*YOUR INSTRUCTIONS:*
Range to reproduce from the entries below: the line with "(470, 292) = (459, 175): orange", the line with "(679, 143) = (127, 200): grey", and every line in between. Give them exactly and give nothing else.

*DATA IN THIS EXERCISE:*
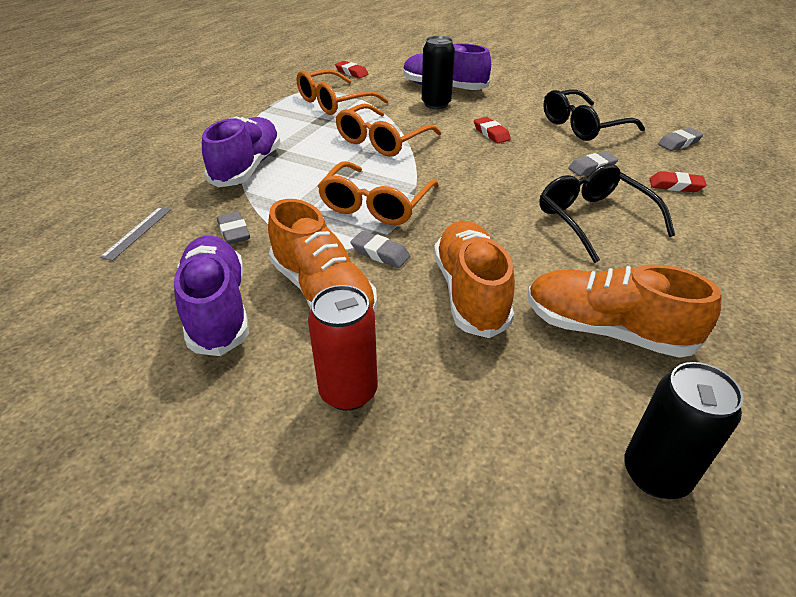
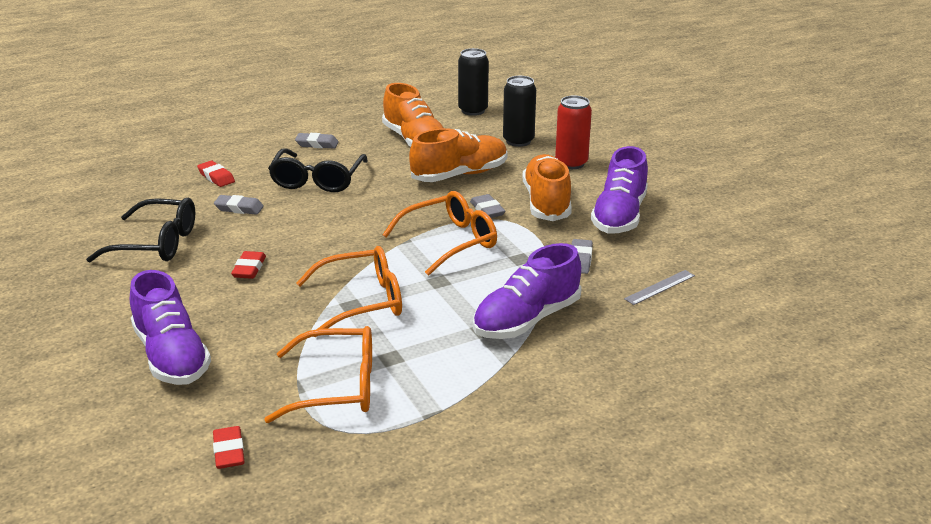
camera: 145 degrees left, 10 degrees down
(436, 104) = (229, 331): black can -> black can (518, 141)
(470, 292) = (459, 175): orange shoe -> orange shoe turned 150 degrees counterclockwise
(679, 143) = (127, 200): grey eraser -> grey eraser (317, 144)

---

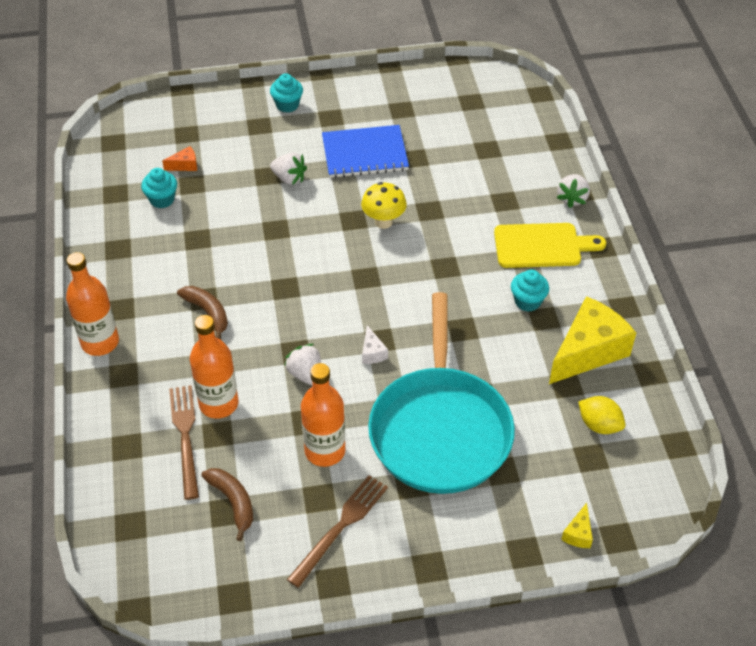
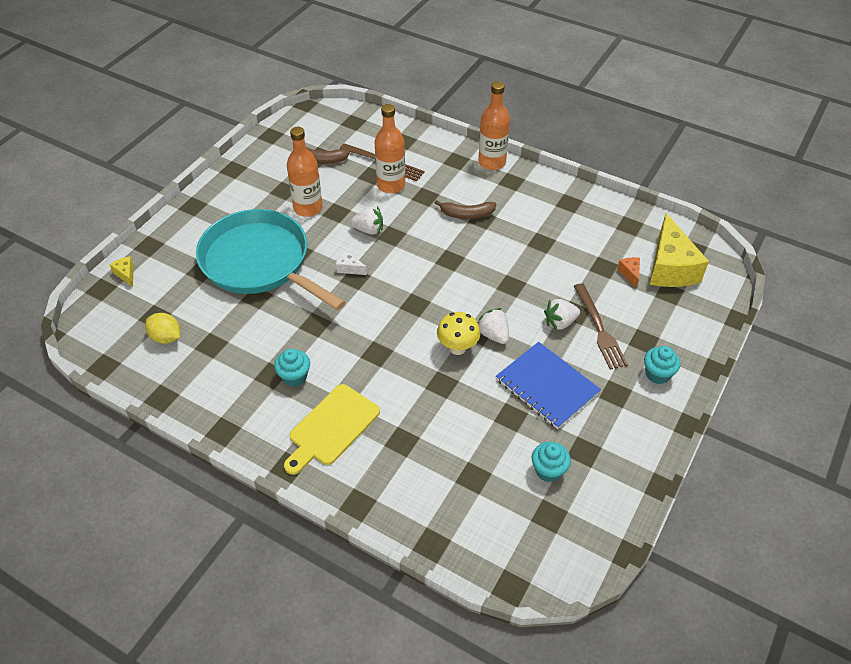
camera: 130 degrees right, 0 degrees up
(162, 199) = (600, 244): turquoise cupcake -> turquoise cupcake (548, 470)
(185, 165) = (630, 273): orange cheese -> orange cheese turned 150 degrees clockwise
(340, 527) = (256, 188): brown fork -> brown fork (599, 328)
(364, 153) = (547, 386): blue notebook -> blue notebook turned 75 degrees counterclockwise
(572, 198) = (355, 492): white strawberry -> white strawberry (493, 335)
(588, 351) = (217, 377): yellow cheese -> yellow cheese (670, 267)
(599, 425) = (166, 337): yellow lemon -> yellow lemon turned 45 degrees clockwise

*EXPECTED ANSWER:*
(470, 292) = (459, 175): orange shoe -> orange shoe turned 150 degrees counterclockwise
(679, 143) = (127, 200): grey eraser -> grey eraser (317, 144)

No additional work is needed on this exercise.